## Work item
Entries follow. Return each line that contains the word "orange".

[[ Information, beginning ]]

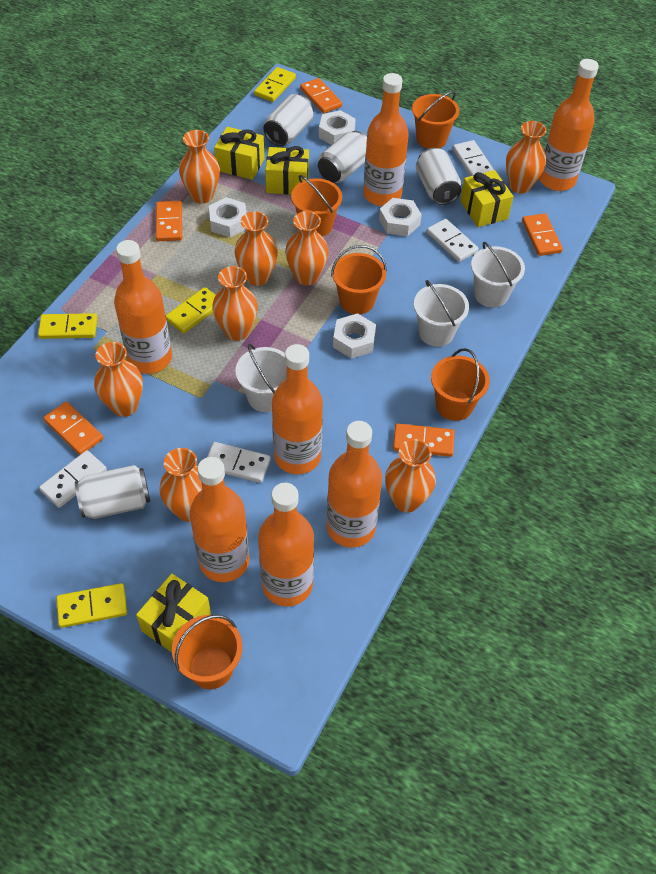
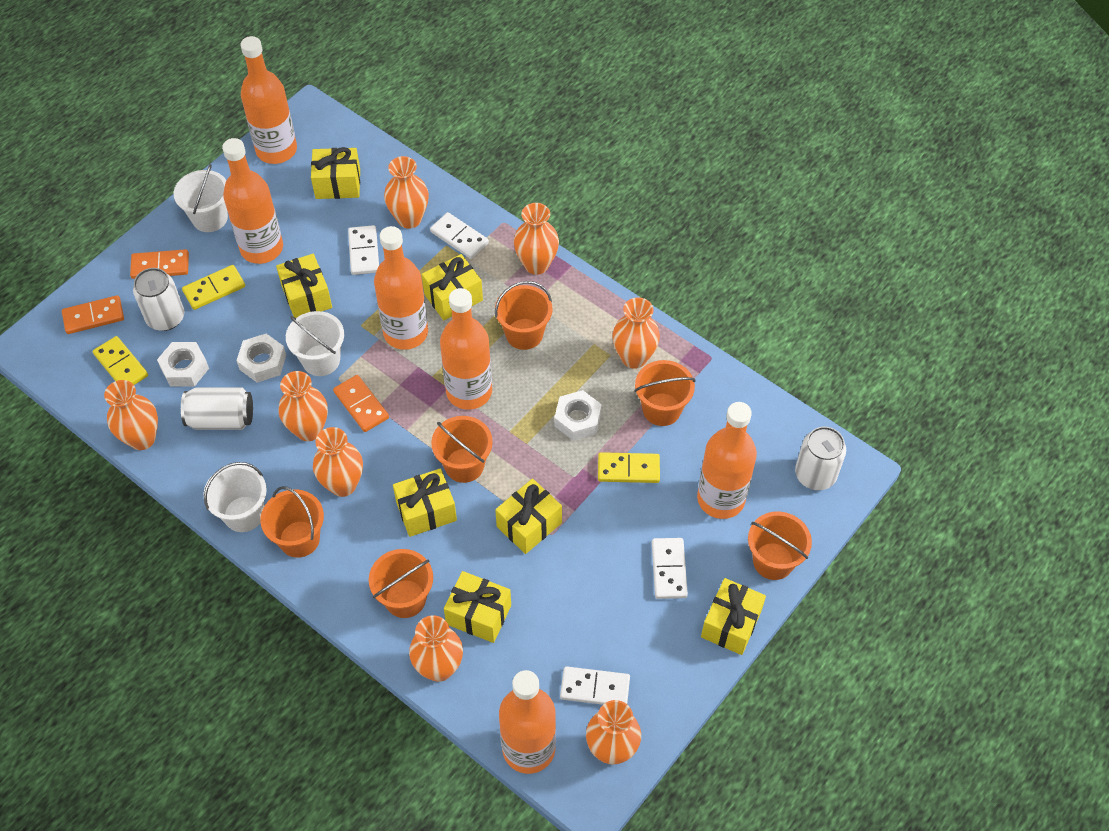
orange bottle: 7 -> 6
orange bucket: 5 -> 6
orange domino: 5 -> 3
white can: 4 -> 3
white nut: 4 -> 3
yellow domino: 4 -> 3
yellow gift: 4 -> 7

[[ Information, end ]]
[[ Information, beginning ]]

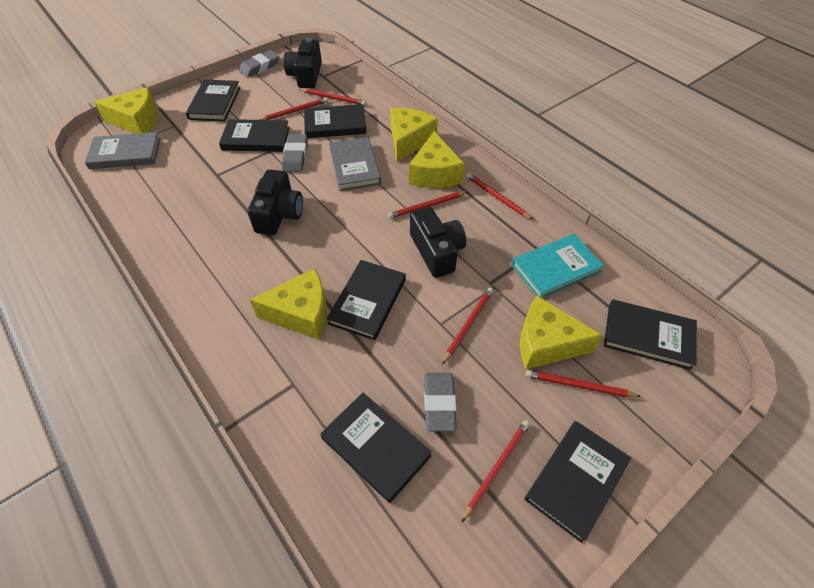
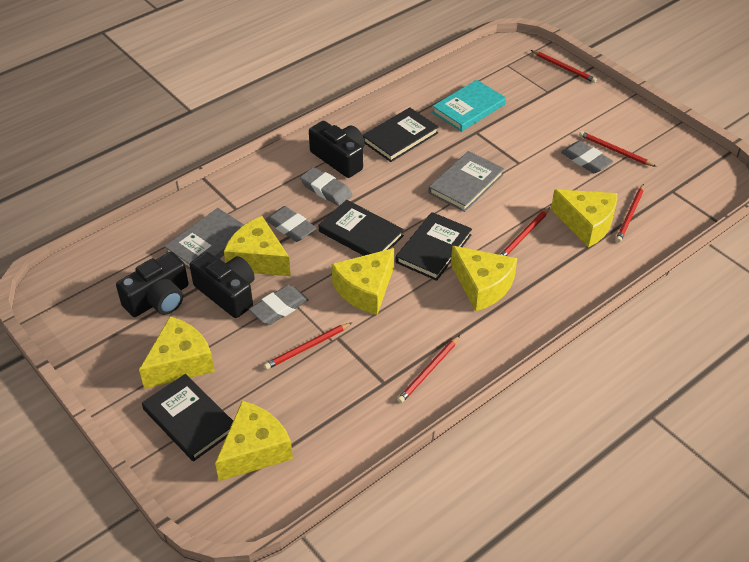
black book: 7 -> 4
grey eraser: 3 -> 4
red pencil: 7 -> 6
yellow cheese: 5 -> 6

[[ Information, end ]]

## Output of the exercise
orange bottle: 7 -> 6
orange bucket: 5 -> 6
orange domino: 5 -> 3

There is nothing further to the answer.